What needs to be done. Show each line of the data below in which "none" occurs.

━━ Exercise data ━━

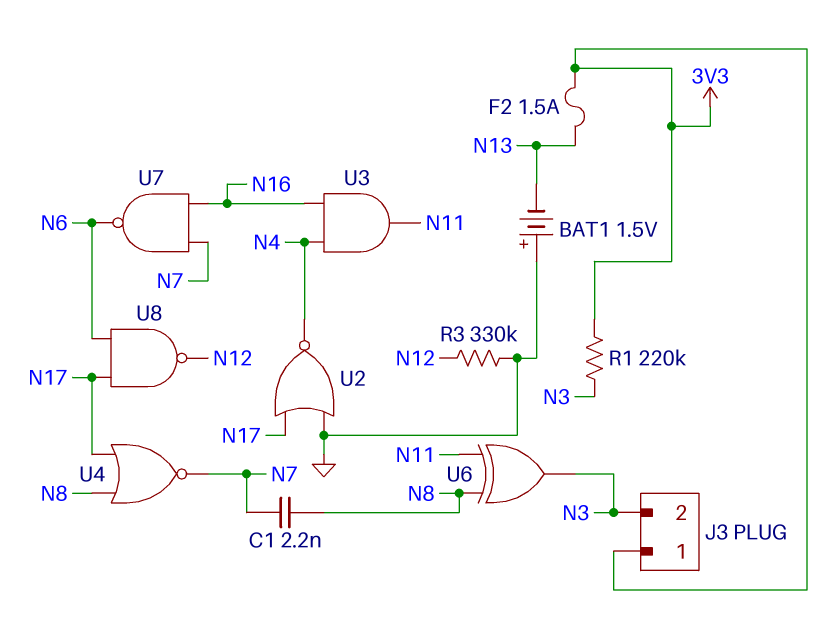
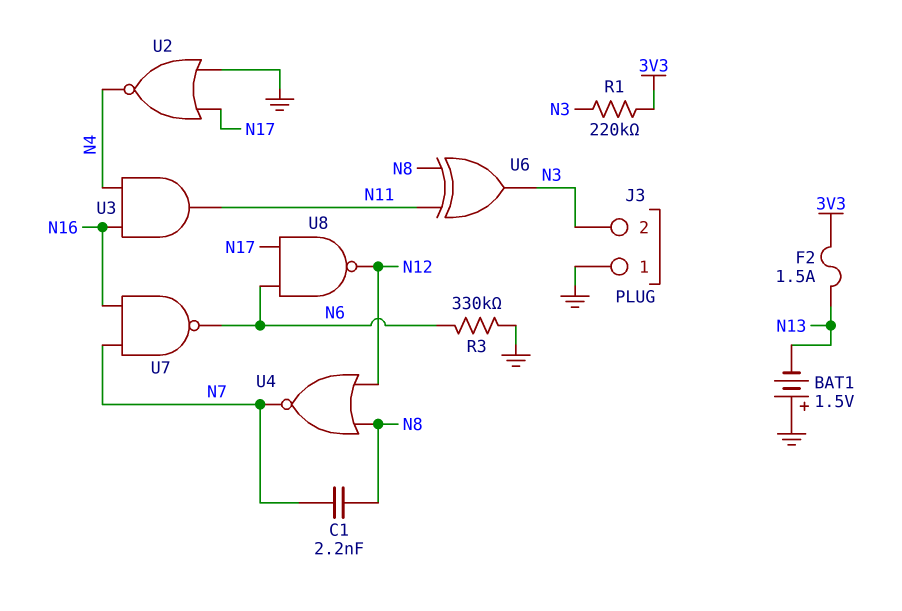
J3 pin 1: 3V3 -> GND
R3: 330k (GND, N12) -> 330k (GND, N6)
U4: NOR (in N8, in N17, out N7) -> NOR (in N8, in N12, out N7)

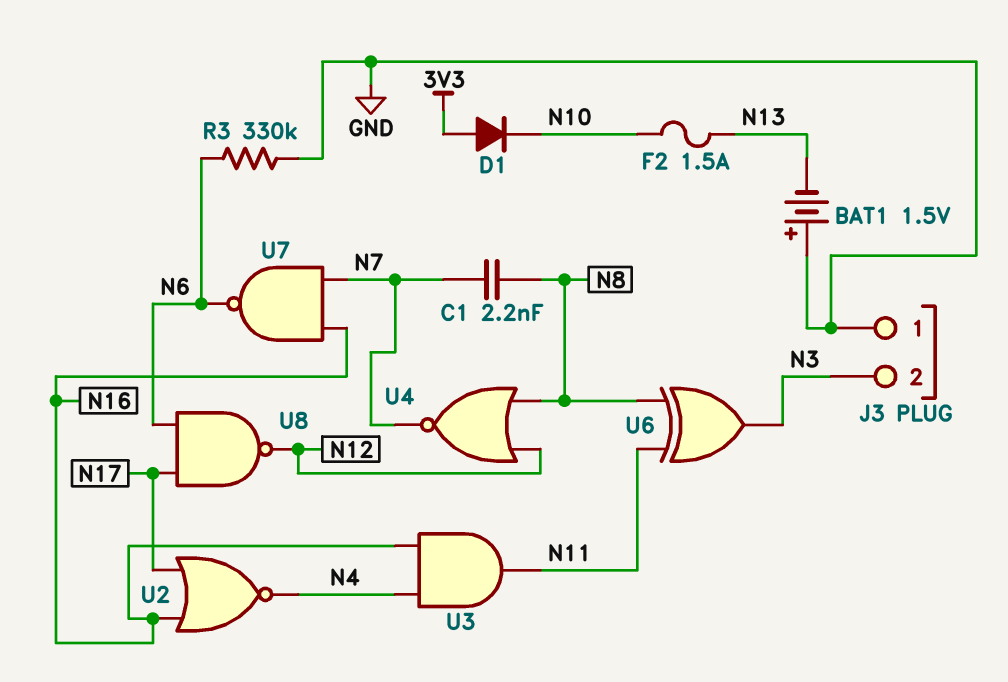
D1: none -> diode (A 3V3, K N10)
F2: 1.5A (3V3, N13) -> 1.5A (N10, N13)
R1: 220k (3V3, N3) -> none
U2: NOR (in GND, in N17, out N4) -> NOR (in N16, in N17, out N4)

━━━

Solution to this exercise.
D1: none -> diode (A 3V3, K N10)
R1: 220k (3V3, N3) -> none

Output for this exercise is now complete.